Copy out the lines of the material that include the string "brick".

BEGIN GIVEN DATA

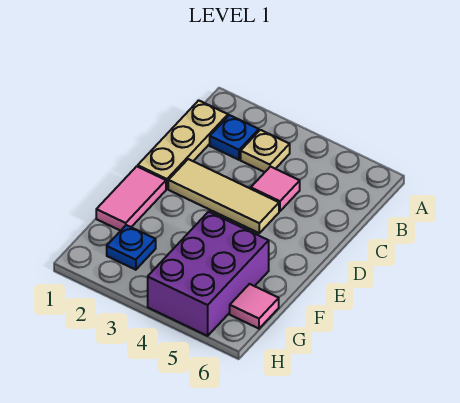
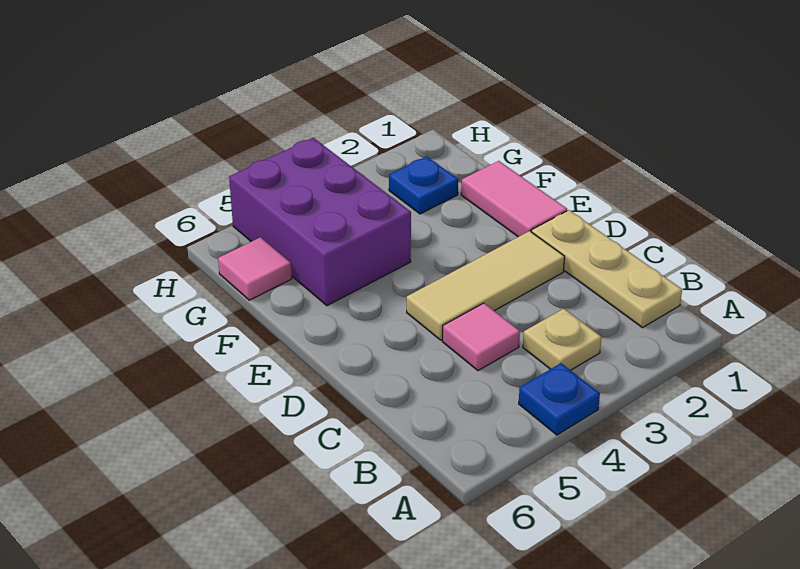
blue plate B2 level 1 -> blue plate A4 level 1

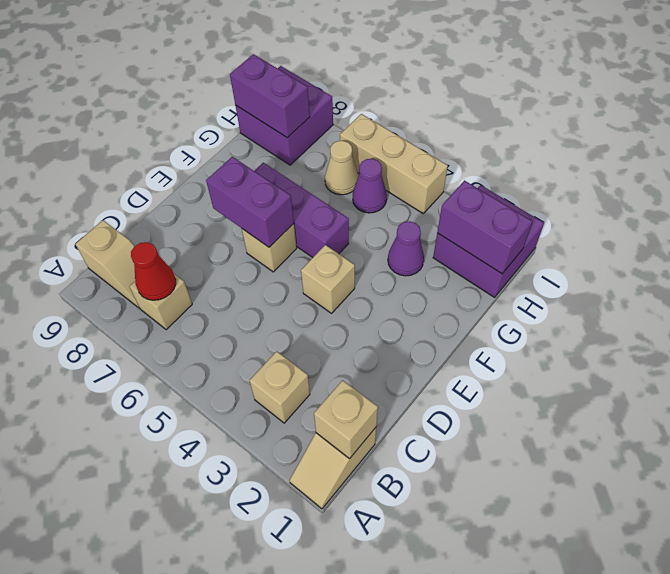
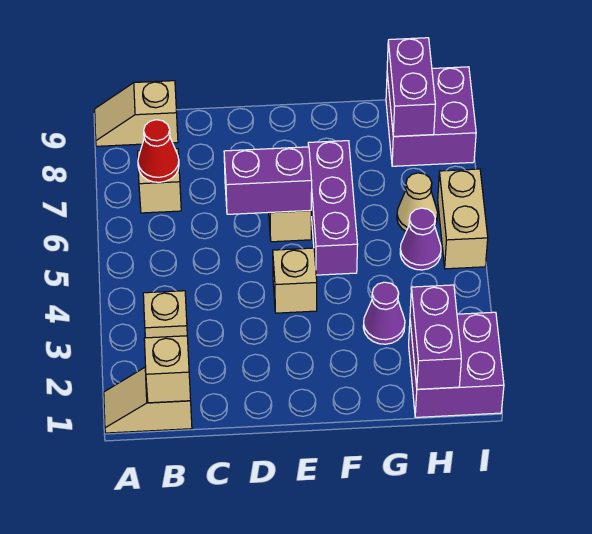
tan slope B8:B9 level 1 top 9 -> tan slope A9:B9 level 1 top B
purple brick E6:E7 level 2 -> purple brick D6:E6 level 2
tan brick I4:I6 level 1 -> tan brick I5:I6 level 1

END GIVEN DATA

_TASK ANSWER_.
purple brick E6:E7 level 2 -> purple brick D6:E6 level 2
tan brick I4:I6 level 1 -> tan brick I5:I6 level 1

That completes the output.